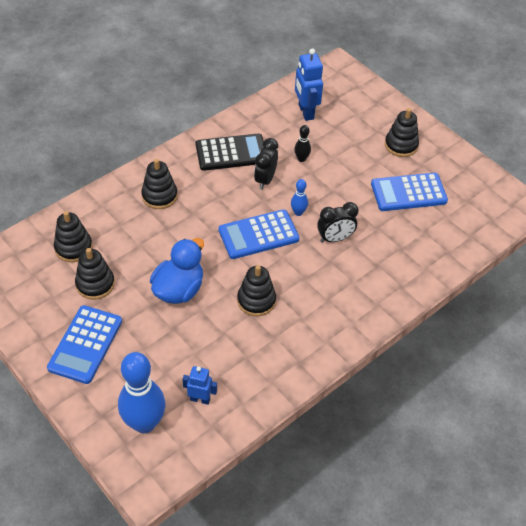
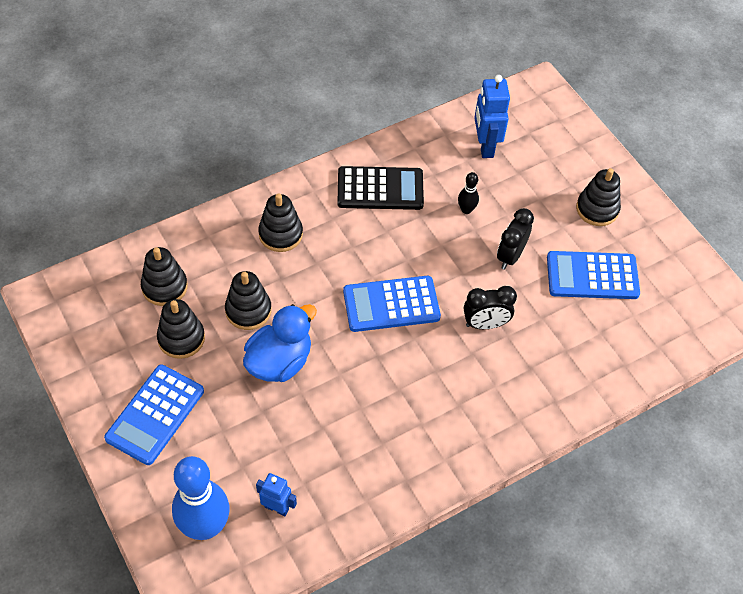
camera: 10 degrees right, 5 degrees up
(256, 300) = (370, 391): black stacking toy -> black stacking toy (248, 310)
(265, 180) = (415, 231): black clock -> black clock (510, 256)
(298, 212) = (447, 282): blue bowling pin -> none

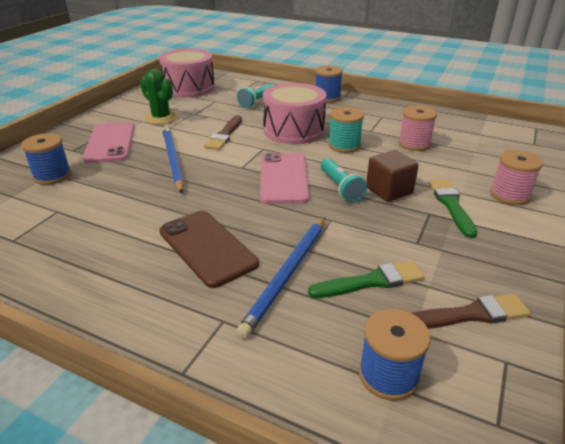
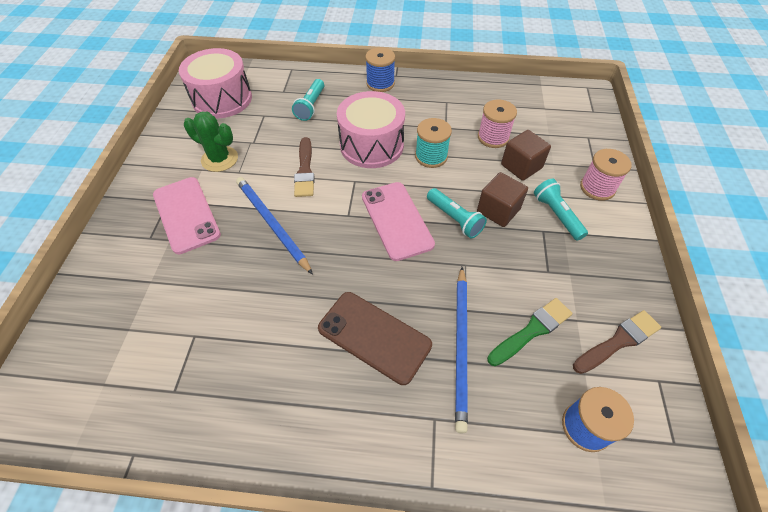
camera: 20 degrees left, 20 degrees up
(52, 176) = (154, 285): blue spool -> none
(432, 166) = (521, 166): none -> brown cube
(451, 205) = (556, 215): green brush -> turquoise flashlight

....

TASK TO COMPLETE → Write the lines from the one containing "(298, 212) = (447, 282): blue" through the end of the data above exactly as they appear, and do not carry over any picture.

ANSWER FOR THIS EXERCISE →
(298, 212) = (447, 282): blue bowling pin -> none

camera: 20 degrees left, 20 degrees up
(52, 176) = (154, 285): blue spool -> none
(432, 166) = (521, 166): none -> brown cube
(451, 205) = (556, 215): green brush -> turquoise flashlight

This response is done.